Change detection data
• • • •
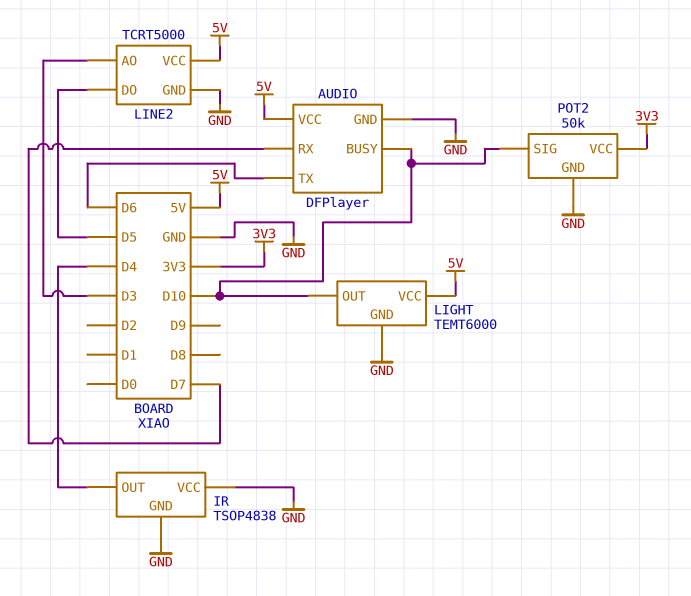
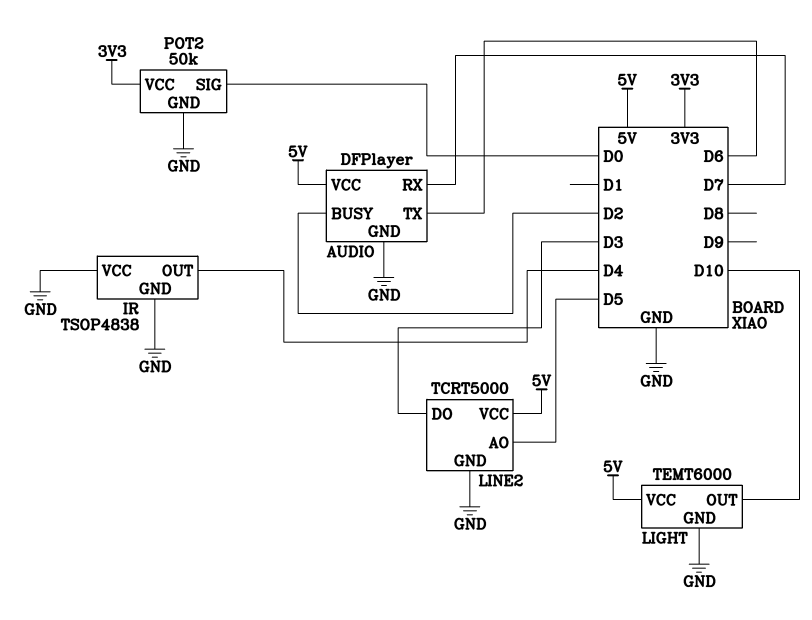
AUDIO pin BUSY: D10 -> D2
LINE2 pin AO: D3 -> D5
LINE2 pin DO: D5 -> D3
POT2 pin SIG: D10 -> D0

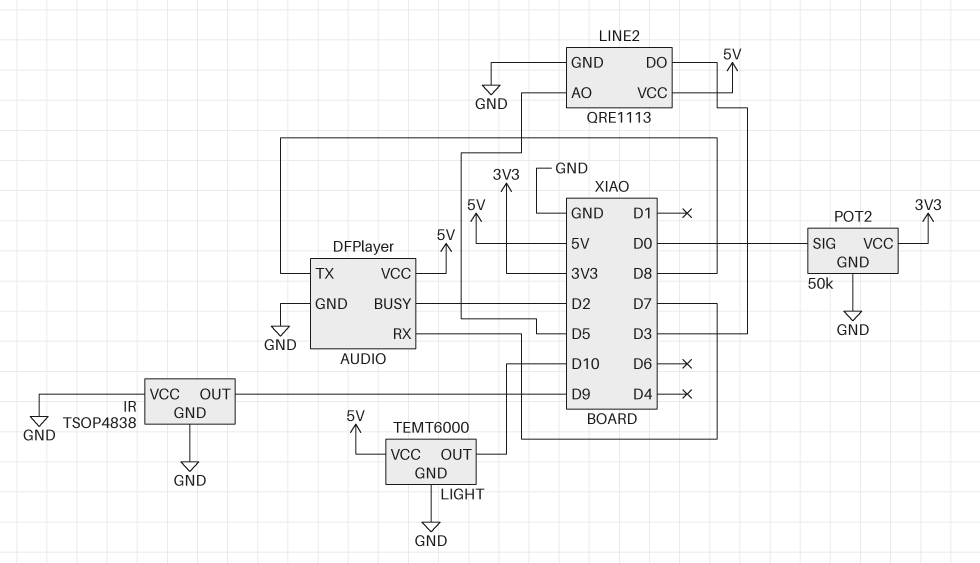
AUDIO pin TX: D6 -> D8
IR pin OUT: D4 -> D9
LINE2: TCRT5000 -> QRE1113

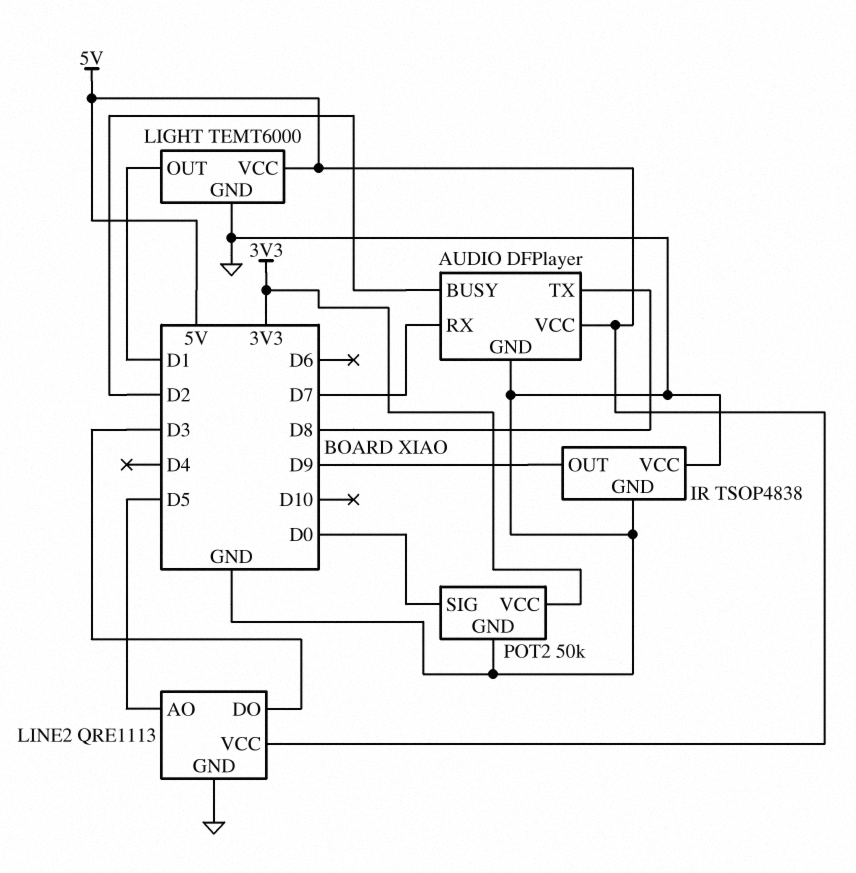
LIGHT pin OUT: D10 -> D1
• • • •
> **Directions**
Without including a single picture, restate all of the data word for word.

> **Solution to the exercise**
AUDIO pin BUSY: D10 -> D2
LINE2 pin AO: D3 -> D5
LINE2 pin DO: D5 -> D3
POT2 pin SIG: D10 -> D0

AUDIO pin TX: D6 -> D8
IR pin OUT: D4 -> D9
LINE2: TCRT5000 -> QRE1113

LIGHT pin OUT: D10 -> D1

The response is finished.